→ **What you have to do**
Your task is to copy the lines of the data below from the line holding "RTC: PCF8523 -> DS1307" through the line holding "MATRIX3 pin CS: RX0 -> none", inclusive, exactly and with nothing added.

→ **Data in this exercise**
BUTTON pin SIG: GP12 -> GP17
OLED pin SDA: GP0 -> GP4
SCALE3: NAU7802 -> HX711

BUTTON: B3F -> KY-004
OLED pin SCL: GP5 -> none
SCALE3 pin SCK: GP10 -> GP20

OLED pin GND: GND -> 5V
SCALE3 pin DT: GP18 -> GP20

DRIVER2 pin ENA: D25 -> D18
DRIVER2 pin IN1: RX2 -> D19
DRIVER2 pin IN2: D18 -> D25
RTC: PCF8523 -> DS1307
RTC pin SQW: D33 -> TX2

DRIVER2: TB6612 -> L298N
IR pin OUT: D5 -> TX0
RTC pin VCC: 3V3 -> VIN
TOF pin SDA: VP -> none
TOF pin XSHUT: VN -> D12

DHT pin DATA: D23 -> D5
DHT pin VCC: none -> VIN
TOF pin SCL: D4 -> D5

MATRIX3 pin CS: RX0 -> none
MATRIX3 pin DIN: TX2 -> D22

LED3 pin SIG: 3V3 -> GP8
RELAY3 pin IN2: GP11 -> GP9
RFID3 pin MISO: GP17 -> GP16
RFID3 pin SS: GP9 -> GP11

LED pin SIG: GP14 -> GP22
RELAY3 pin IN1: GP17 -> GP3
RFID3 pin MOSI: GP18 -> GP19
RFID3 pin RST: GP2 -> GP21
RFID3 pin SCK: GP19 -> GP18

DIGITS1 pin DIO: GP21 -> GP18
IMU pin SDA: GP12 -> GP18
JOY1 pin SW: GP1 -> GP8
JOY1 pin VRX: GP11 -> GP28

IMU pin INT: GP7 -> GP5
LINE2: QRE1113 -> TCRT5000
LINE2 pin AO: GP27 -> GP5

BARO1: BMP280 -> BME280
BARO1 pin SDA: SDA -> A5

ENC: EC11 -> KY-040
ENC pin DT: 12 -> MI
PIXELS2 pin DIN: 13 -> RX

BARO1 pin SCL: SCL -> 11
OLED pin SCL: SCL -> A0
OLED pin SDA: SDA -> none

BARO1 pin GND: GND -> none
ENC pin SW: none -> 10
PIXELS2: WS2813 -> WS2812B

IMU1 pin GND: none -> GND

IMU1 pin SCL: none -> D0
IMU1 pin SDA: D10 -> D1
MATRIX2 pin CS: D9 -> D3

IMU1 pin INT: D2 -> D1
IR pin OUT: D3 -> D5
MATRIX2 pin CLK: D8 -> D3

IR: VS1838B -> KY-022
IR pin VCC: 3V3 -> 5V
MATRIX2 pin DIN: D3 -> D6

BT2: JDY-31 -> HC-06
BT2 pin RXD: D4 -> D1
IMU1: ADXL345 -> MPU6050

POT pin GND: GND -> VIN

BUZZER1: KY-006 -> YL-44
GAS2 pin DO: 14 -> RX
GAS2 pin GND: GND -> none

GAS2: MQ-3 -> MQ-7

→ **Final answer**
RTC: PCF8523 -> DS1307
RTC pin SQW: D33 -> TX2

DRIVER2: TB6612 -> L298N
IR pin OUT: D5 -> TX0
RTC pin VCC: 3V3 -> VIN
TOF pin SDA: VP -> none
TOF pin XSHUT: VN -> D12

DHT pin DATA: D23 -> D5
DHT pin VCC: none -> VIN
TOF pin SCL: D4 -> D5

MATRIX3 pin CS: RX0 -> none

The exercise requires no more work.